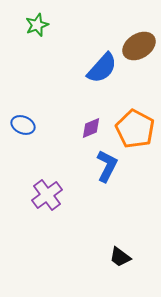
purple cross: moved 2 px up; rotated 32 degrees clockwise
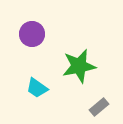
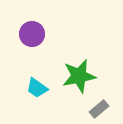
green star: moved 10 px down
gray rectangle: moved 2 px down
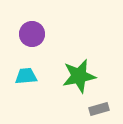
cyan trapezoid: moved 11 px left, 12 px up; rotated 140 degrees clockwise
gray rectangle: rotated 24 degrees clockwise
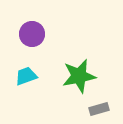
cyan trapezoid: rotated 15 degrees counterclockwise
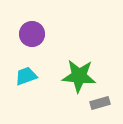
green star: rotated 16 degrees clockwise
gray rectangle: moved 1 px right, 6 px up
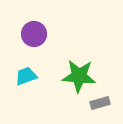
purple circle: moved 2 px right
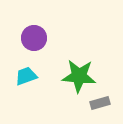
purple circle: moved 4 px down
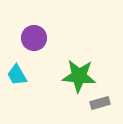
cyan trapezoid: moved 9 px left, 1 px up; rotated 100 degrees counterclockwise
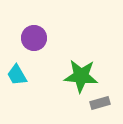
green star: moved 2 px right
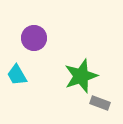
green star: rotated 24 degrees counterclockwise
gray rectangle: rotated 36 degrees clockwise
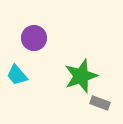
cyan trapezoid: rotated 10 degrees counterclockwise
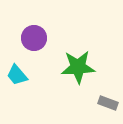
green star: moved 3 px left, 9 px up; rotated 16 degrees clockwise
gray rectangle: moved 8 px right
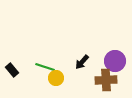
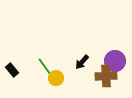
green line: rotated 36 degrees clockwise
brown cross: moved 4 px up
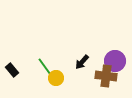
brown cross: rotated 10 degrees clockwise
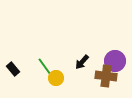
black rectangle: moved 1 px right, 1 px up
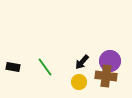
purple circle: moved 5 px left
black rectangle: moved 2 px up; rotated 40 degrees counterclockwise
yellow circle: moved 23 px right, 4 px down
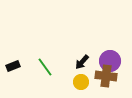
black rectangle: moved 1 px up; rotated 32 degrees counterclockwise
yellow circle: moved 2 px right
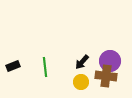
green line: rotated 30 degrees clockwise
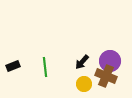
brown cross: rotated 15 degrees clockwise
yellow circle: moved 3 px right, 2 px down
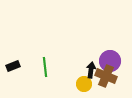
black arrow: moved 9 px right, 8 px down; rotated 147 degrees clockwise
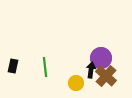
purple circle: moved 9 px left, 3 px up
black rectangle: rotated 56 degrees counterclockwise
brown cross: rotated 20 degrees clockwise
yellow circle: moved 8 px left, 1 px up
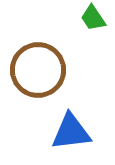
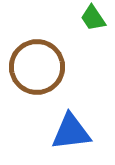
brown circle: moved 1 px left, 3 px up
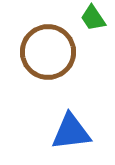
brown circle: moved 11 px right, 15 px up
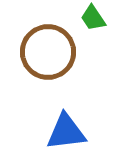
blue triangle: moved 5 px left
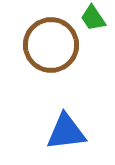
brown circle: moved 3 px right, 7 px up
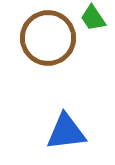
brown circle: moved 3 px left, 7 px up
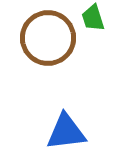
green trapezoid: rotated 16 degrees clockwise
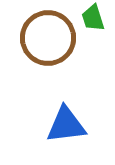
blue triangle: moved 7 px up
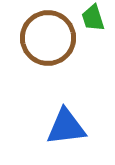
blue triangle: moved 2 px down
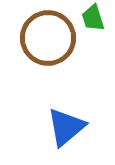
blue triangle: rotated 33 degrees counterclockwise
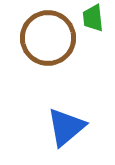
green trapezoid: rotated 12 degrees clockwise
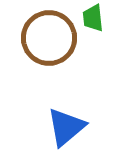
brown circle: moved 1 px right
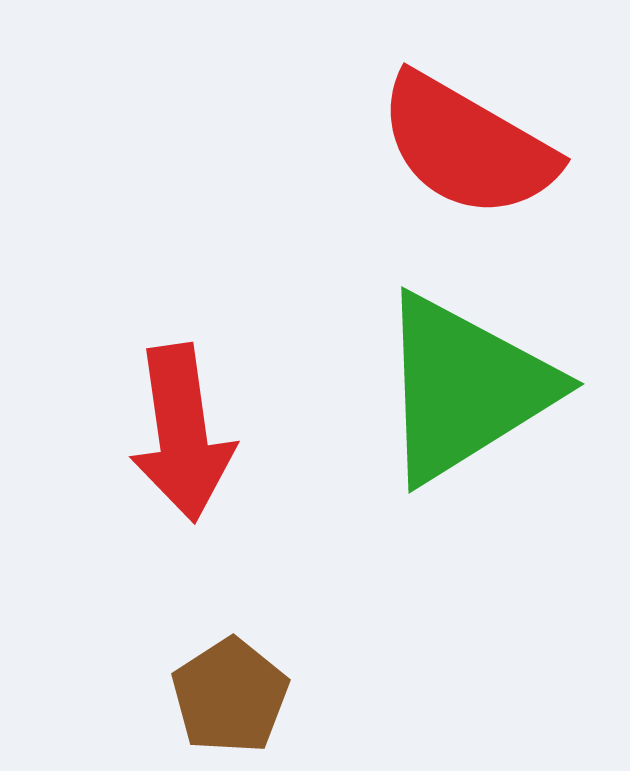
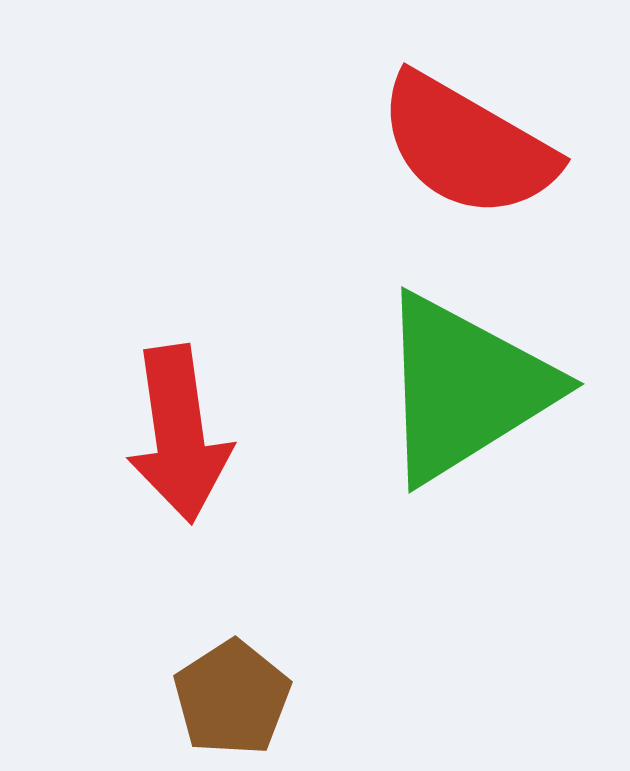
red arrow: moved 3 px left, 1 px down
brown pentagon: moved 2 px right, 2 px down
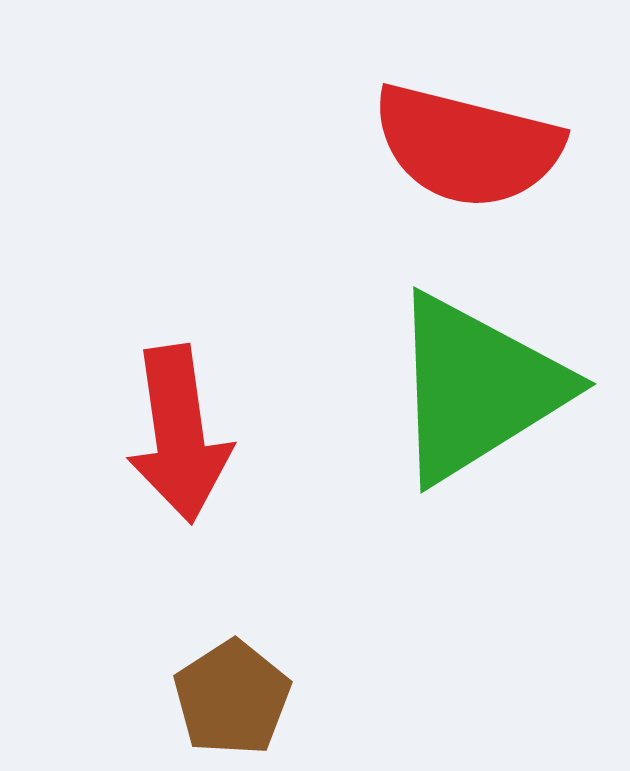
red semicircle: rotated 16 degrees counterclockwise
green triangle: moved 12 px right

────────────────────────────────────────

▶ _Exercise details_
Copy out every line of the material, changing "gray rectangle" to "white rectangle" each time it appears and keeping the rest the same. Leave out the picture lines.

▶ _Exercise response_
purple cross: moved 2 px up; rotated 32 degrees clockwise
green star: moved 10 px down
white rectangle: moved 2 px down
cyan trapezoid: moved 11 px left, 12 px up; rotated 140 degrees clockwise
white rectangle: rotated 24 degrees clockwise
cyan trapezoid: rotated 15 degrees counterclockwise
green star: rotated 16 degrees clockwise
white rectangle: moved 1 px right, 6 px up
purple circle: moved 2 px right
purple circle: moved 4 px down
cyan trapezoid: moved 9 px left, 1 px up; rotated 100 degrees counterclockwise
green star: moved 2 px right
green star: rotated 24 degrees counterclockwise
white rectangle: rotated 36 degrees clockwise
cyan trapezoid: rotated 10 degrees counterclockwise
green star: moved 3 px left, 9 px up; rotated 16 degrees clockwise
white rectangle: moved 8 px right
green line: rotated 36 degrees clockwise
brown cross: moved 4 px up
brown cross: rotated 10 degrees clockwise
black rectangle: moved 1 px right, 1 px up
purple circle: moved 5 px left
black rectangle: moved 2 px up; rotated 40 degrees counterclockwise
yellow circle: moved 23 px right, 4 px down
black rectangle: moved 1 px up; rotated 32 degrees counterclockwise
yellow circle: moved 2 px right
green line: rotated 30 degrees clockwise
brown cross: rotated 15 degrees clockwise
yellow circle: moved 3 px right, 2 px down
black arrow: moved 9 px right, 8 px down; rotated 147 degrees clockwise
purple circle: moved 9 px left, 3 px up
black rectangle: rotated 56 degrees counterclockwise
brown cross: rotated 20 degrees clockwise
yellow circle: moved 8 px left, 1 px up
brown circle: moved 1 px left, 3 px up
brown circle: moved 11 px right, 15 px up
blue triangle: moved 5 px left
brown circle: moved 3 px right, 7 px up
brown circle: moved 3 px left, 7 px up
green trapezoid: rotated 16 degrees clockwise
blue triangle: moved 7 px up
blue triangle: moved 2 px down
blue triangle: rotated 33 degrees counterclockwise
green trapezoid: rotated 12 degrees clockwise
brown circle: moved 1 px right
red arrow: moved 3 px left, 1 px down
brown pentagon: moved 2 px right, 2 px down
red semicircle: rotated 16 degrees counterclockwise
green triangle: moved 12 px right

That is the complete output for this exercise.